**Activity:**
Scan the listing for the word "none", and copy out each line where it is found.

**Input material:**
§ §
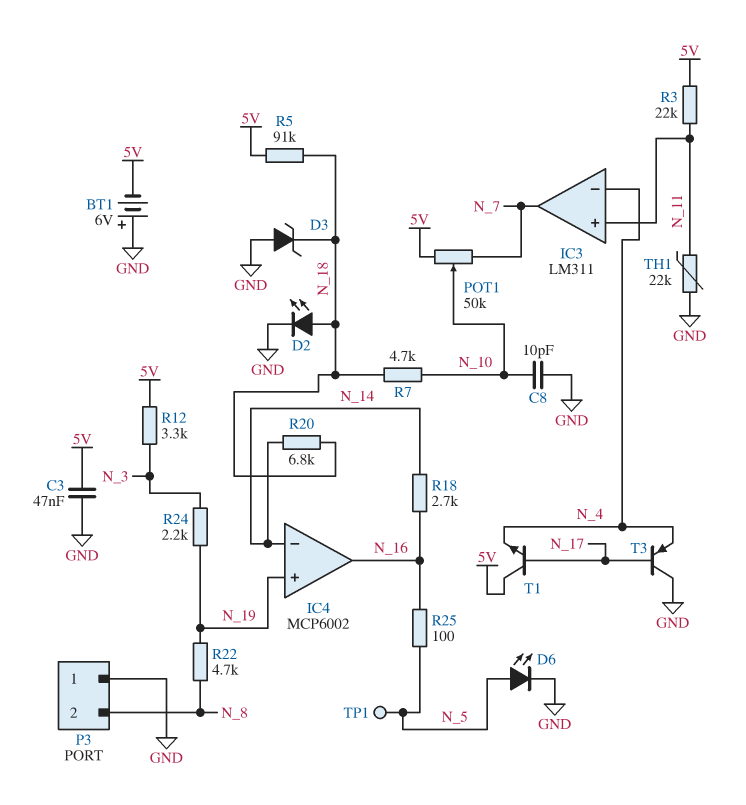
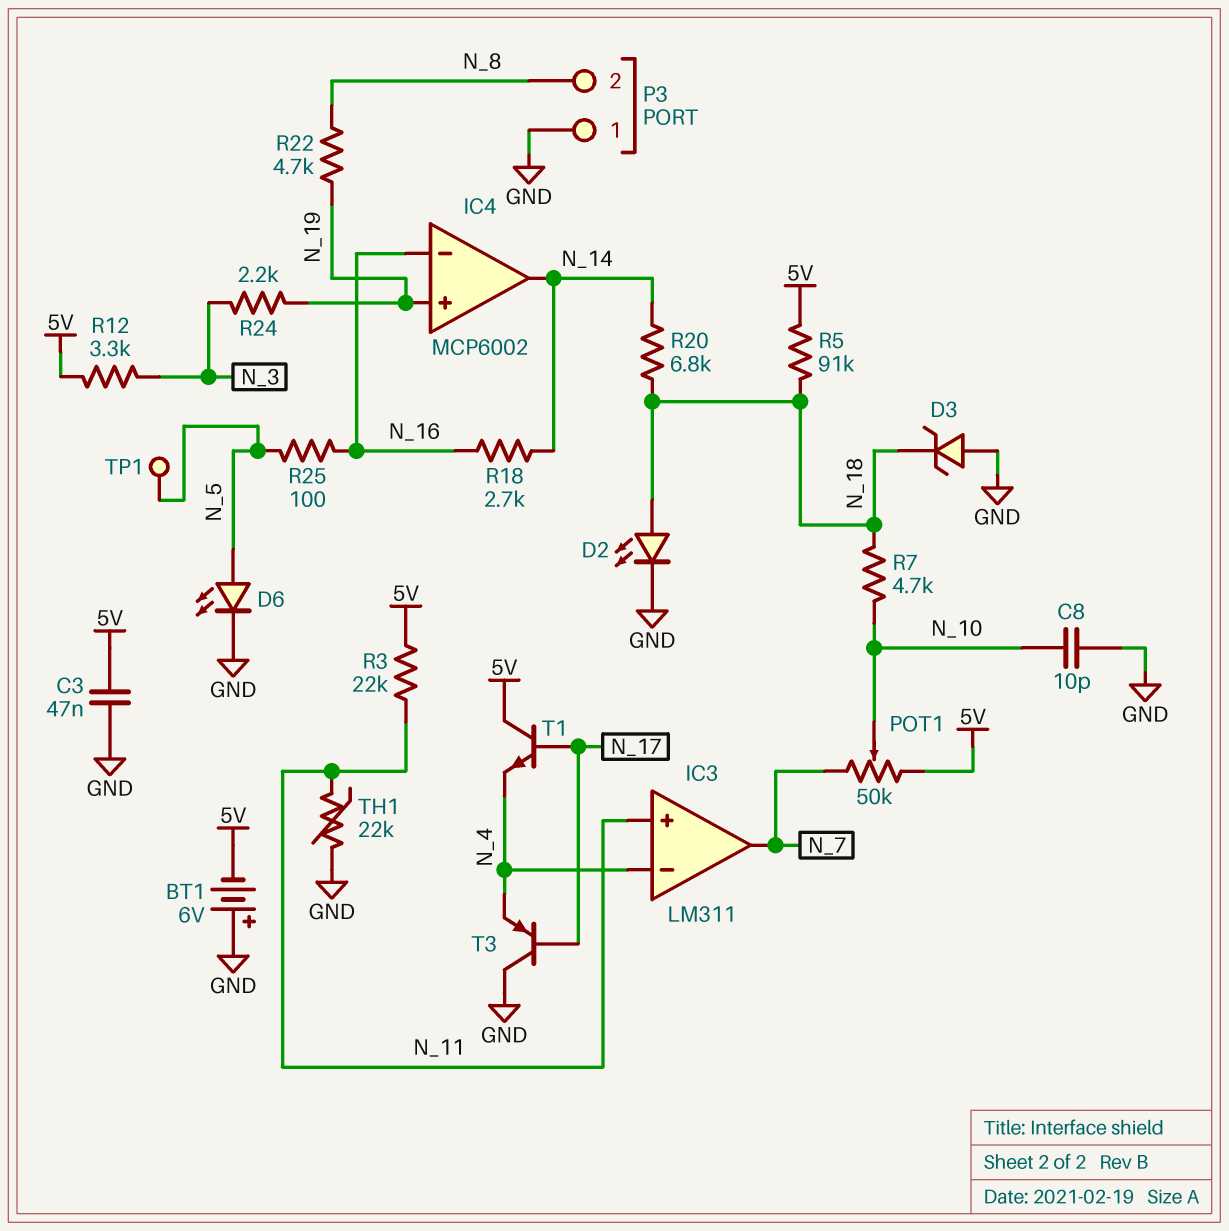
IC4 pin in-: N_14 -> N_16
IC4 pin out: N_16 -> N_14

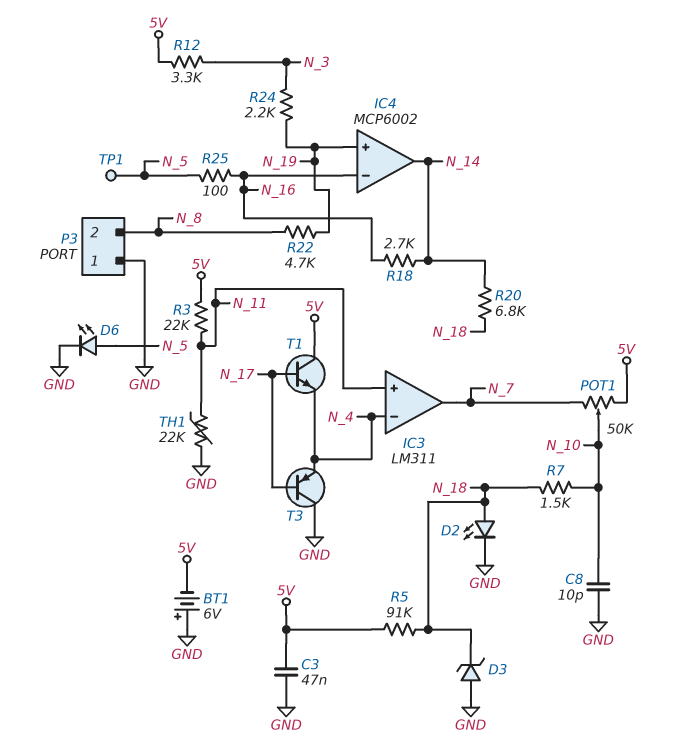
R7: 4.7k (N_10, N_18) -> 1.5k (N_10, N_18)

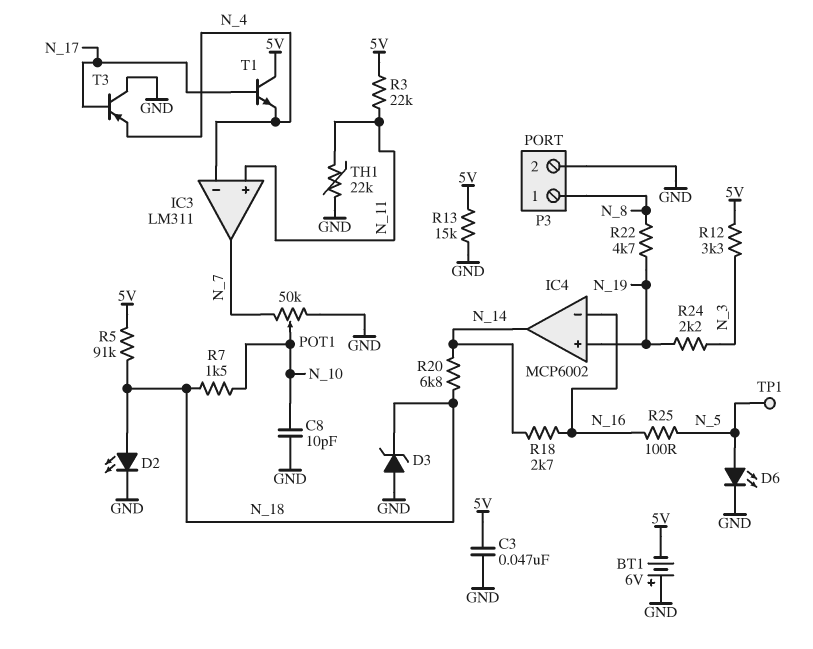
P3 pin 1: GND -> N_8
P3 pin 2: N_8 -> GND
POT1: 50k (5V, N_7, wiper N_10) -> 50k (GND, N_7, wiper N_10)
R13: none -> 15k (5V, GND)

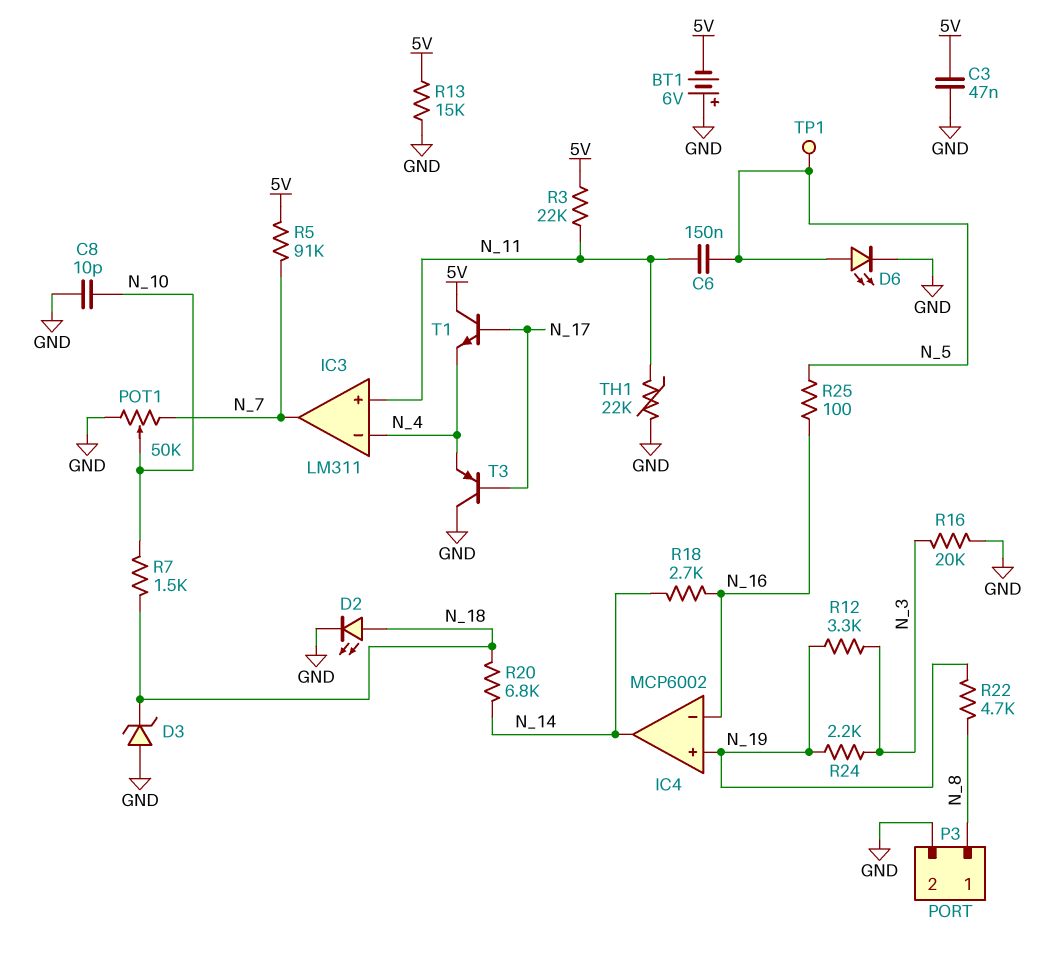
C6: none -> 150nF (N_5, N_11)
R5: 91k (5V, N_18) -> 91k (5V, N_7)
R12: 3.3k (5V, N_3) -> 3.3k (N_3, N_19)
R16: none -> 20k (GND, N_3)

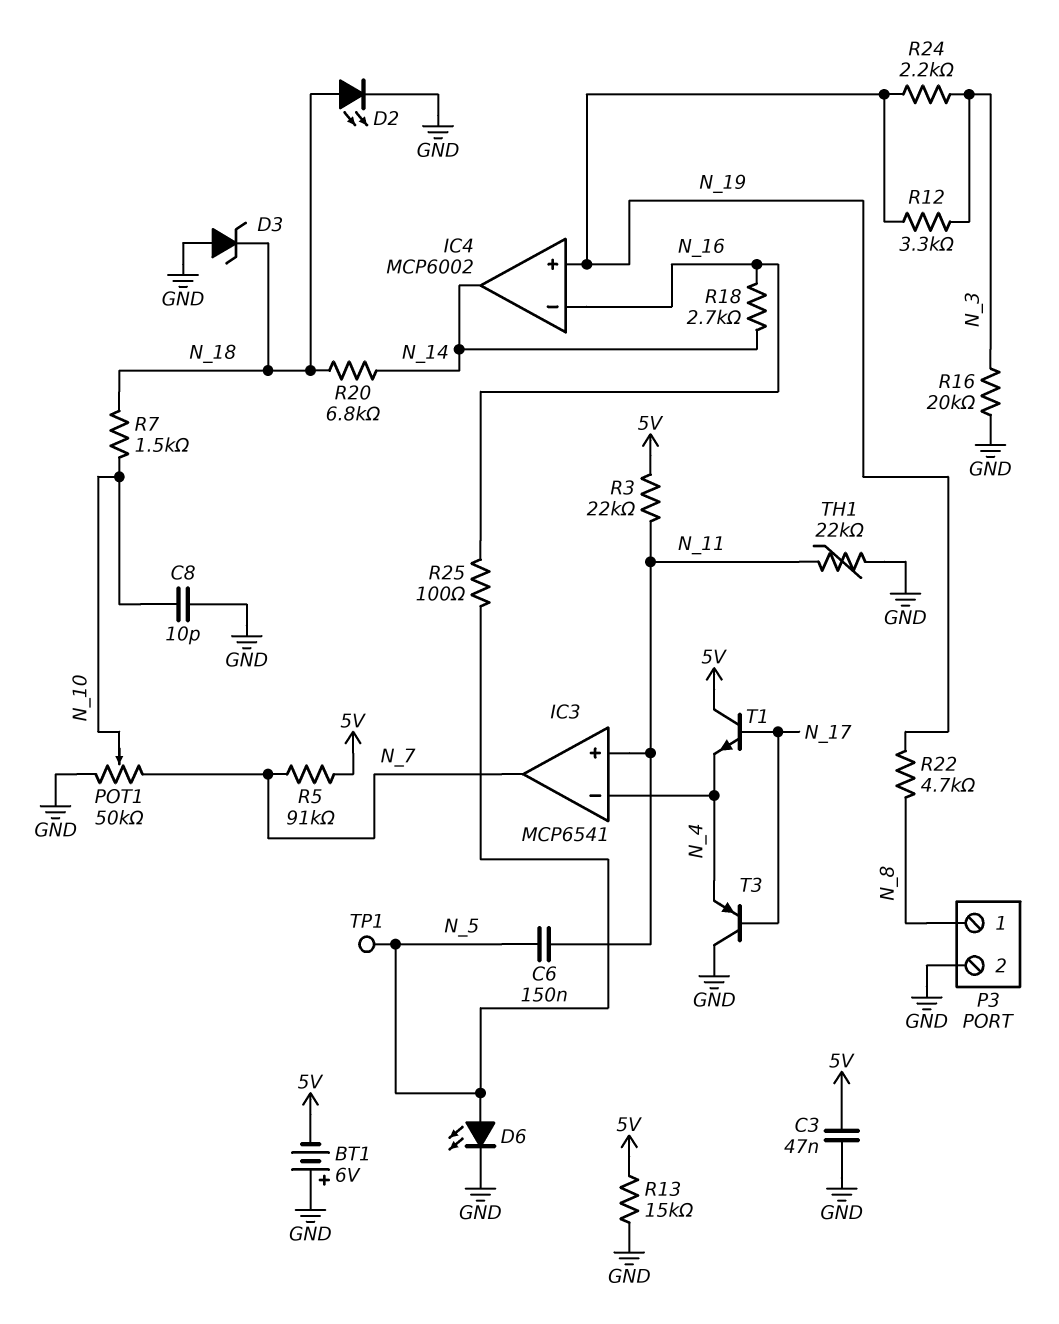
IC3: LM311 -> MCP6541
§ §
**Answer below:**
R13: none -> 15k (5V, GND)
C6: none -> 150nF (N_5, N_11)
R16: none -> 20k (GND, N_3)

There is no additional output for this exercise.